#### About this task
What lines in the data hold the string "yellow"? Show them.

#### Data extract
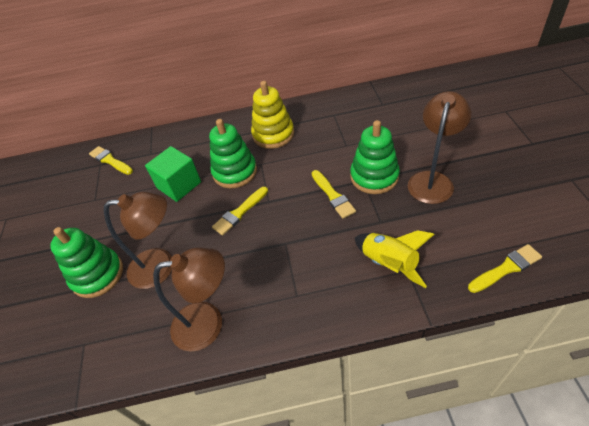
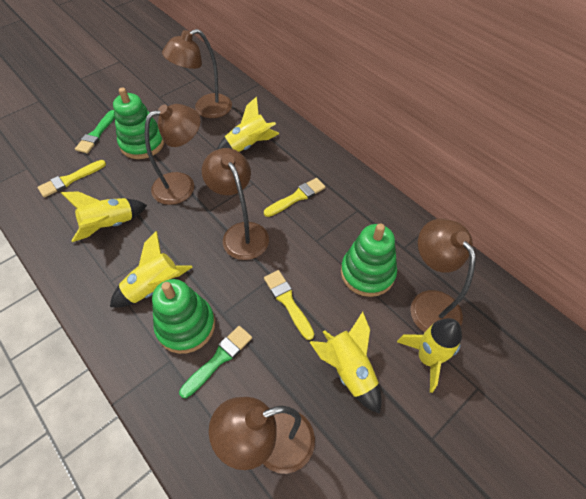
brown lamp: 3 -> 5
green brush: 0 -> 2
green cube: 1 -> 0
yellow brush: 4 -> 3
yellow rocket: 1 -> 5
yellow stacking toy: 1 -> 0

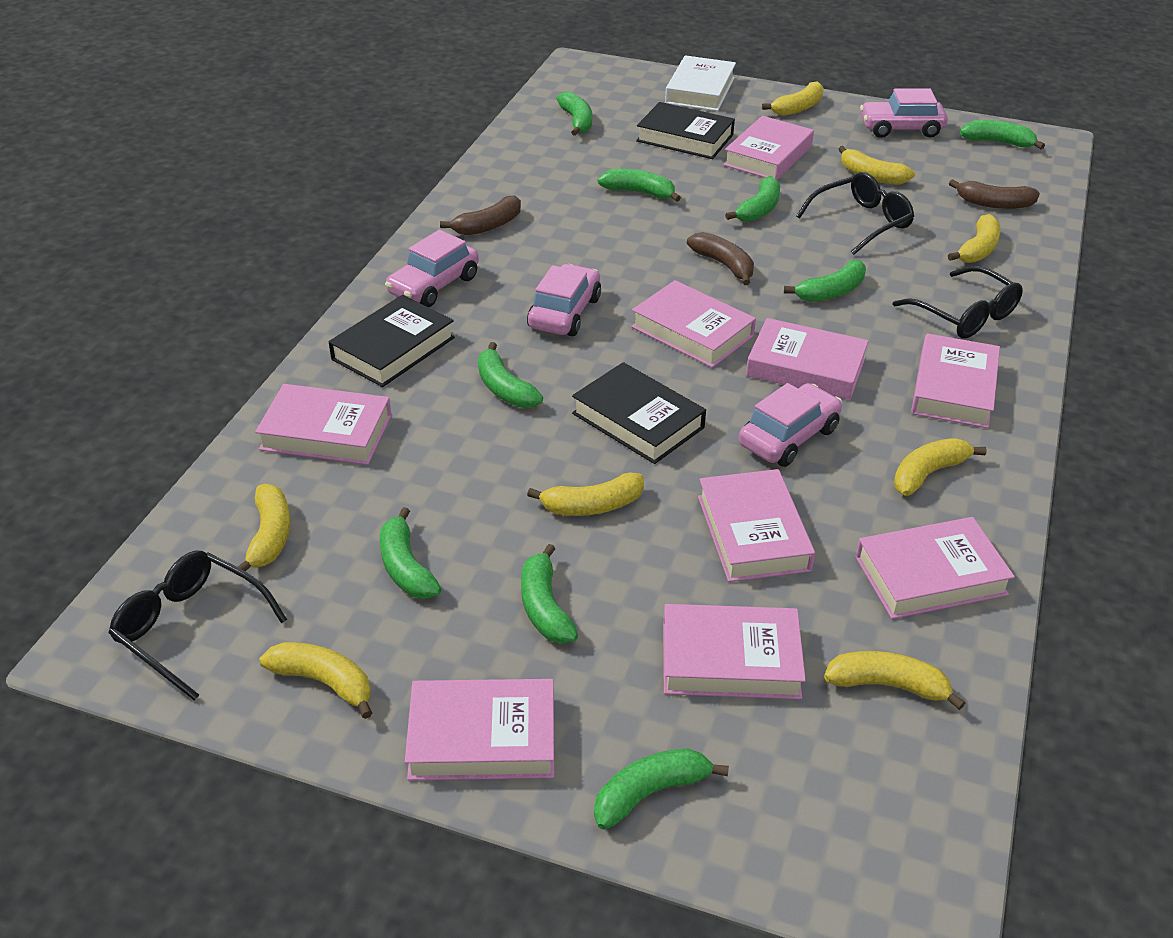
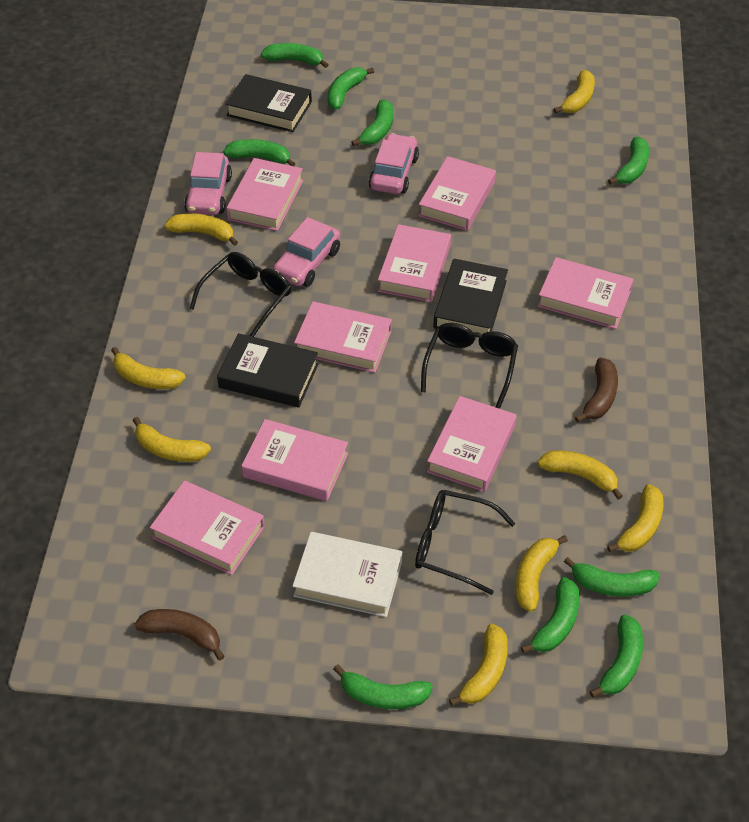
brown banana: 3 -> 2
pink book: 9 -> 8
pink car: 4 -> 3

#### Answer to this task
yellow brush: 4 -> 3
yellow rocket: 1 -> 5
yellow stacking toy: 1 -> 0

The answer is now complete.